## SOURCE DATA
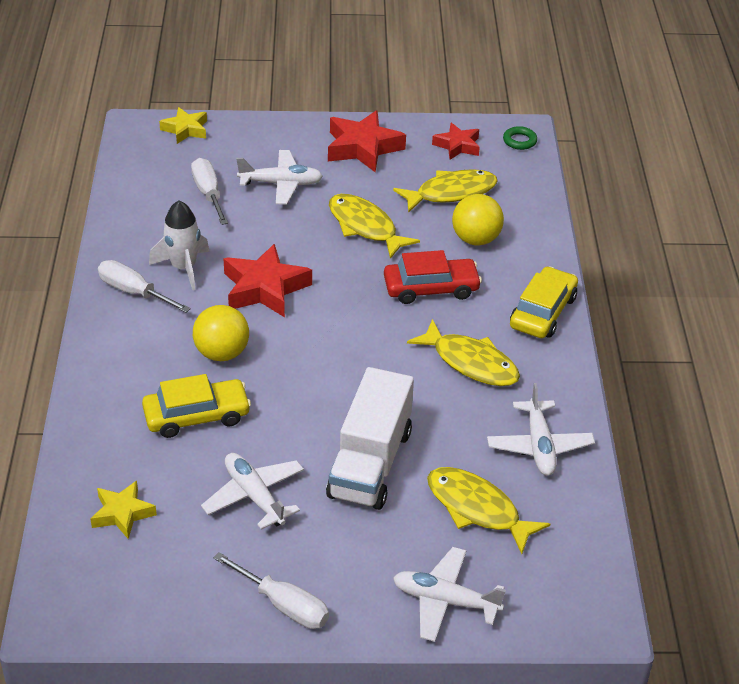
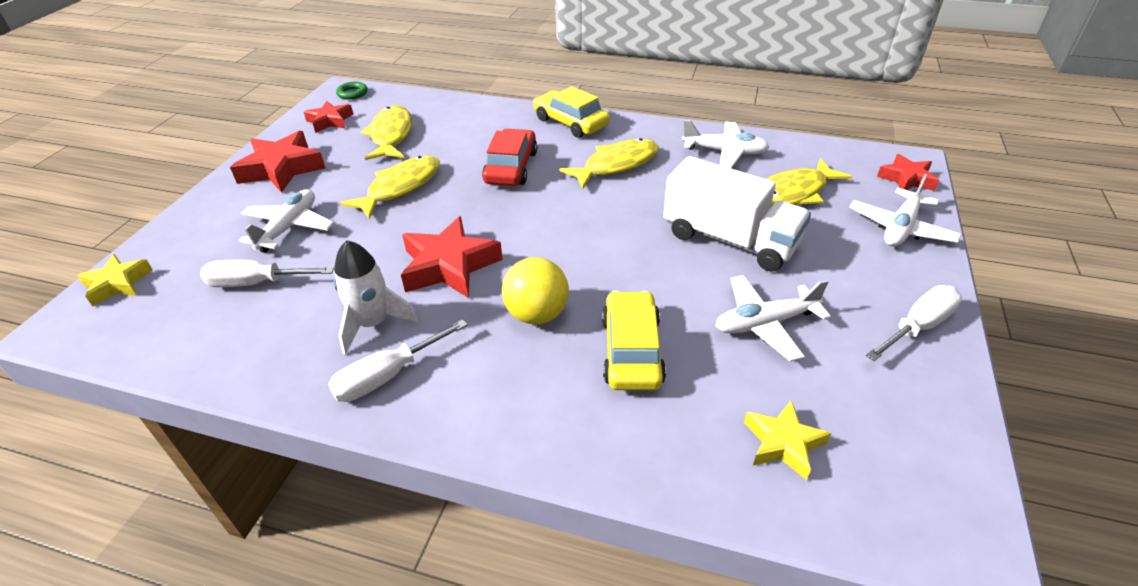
camera: 70 degrees left, 0 degrees up
yellow fish [329,194,420,259] -> yellow fish turned 150 degrees clockwise [340,155,440,219]
yellow ball [452,194,504,245] -> none
none -> red star [877,154,939,191]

## ABOUT THIS TASK
Repeat all of the material above exactly, leaving out pictures.

## THE ANSWER
camera: 70 degrees left, 0 degrees up
yellow fish [329,194,420,259] -> yellow fish turned 150 degrees clockwise [340,155,440,219]
yellow ball [452,194,504,245] -> none
none -> red star [877,154,939,191]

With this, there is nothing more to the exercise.